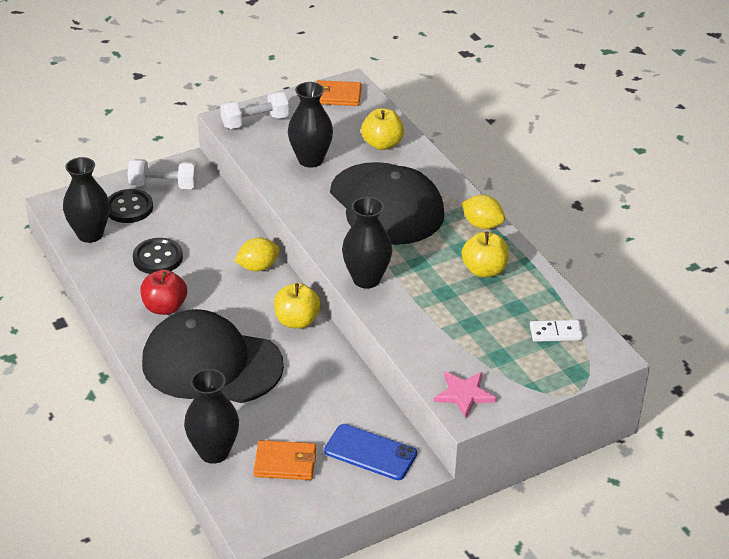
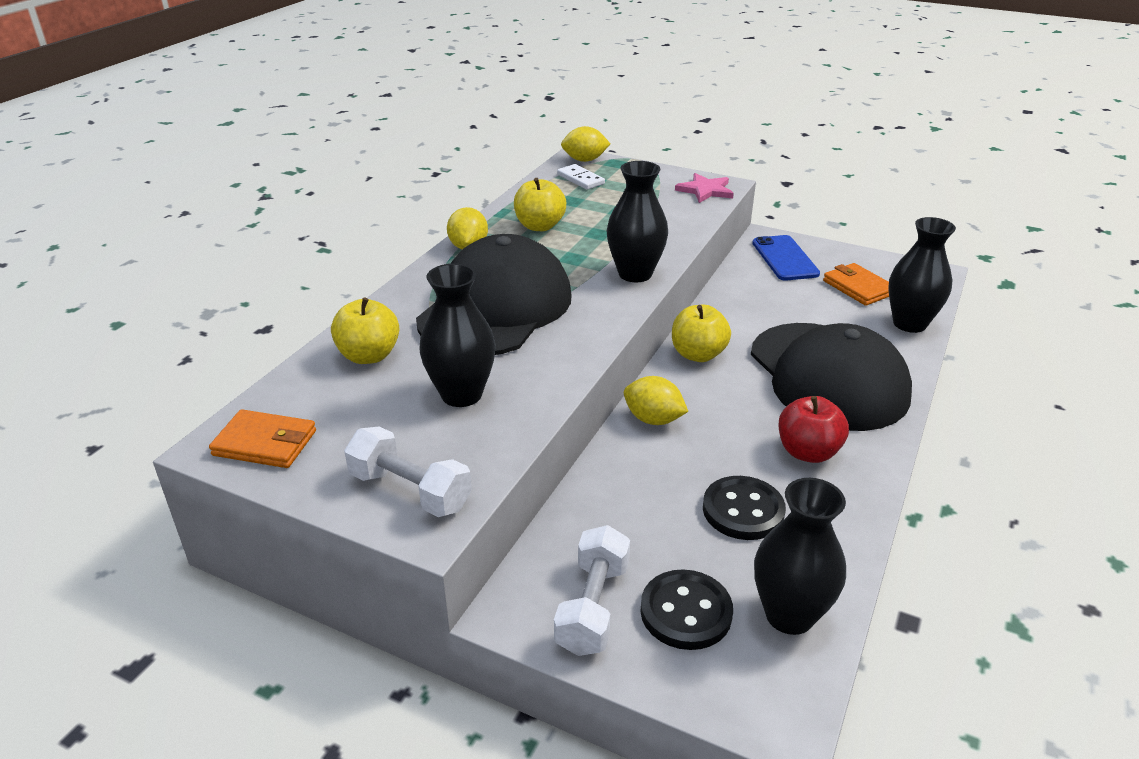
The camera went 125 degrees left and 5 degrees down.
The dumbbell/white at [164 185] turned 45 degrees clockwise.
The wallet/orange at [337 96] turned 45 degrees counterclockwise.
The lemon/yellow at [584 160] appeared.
━━━━━━━━━━
Give every line of the listing above again, exactly, with no images.

The camera went 125 degrees left and 5 degrees down.
The dumbbell/white at [164 185] turned 45 degrees clockwise.
The wallet/orange at [337 96] turned 45 degrees counterclockwise.
The lemon/yellow at [584 160] appeared.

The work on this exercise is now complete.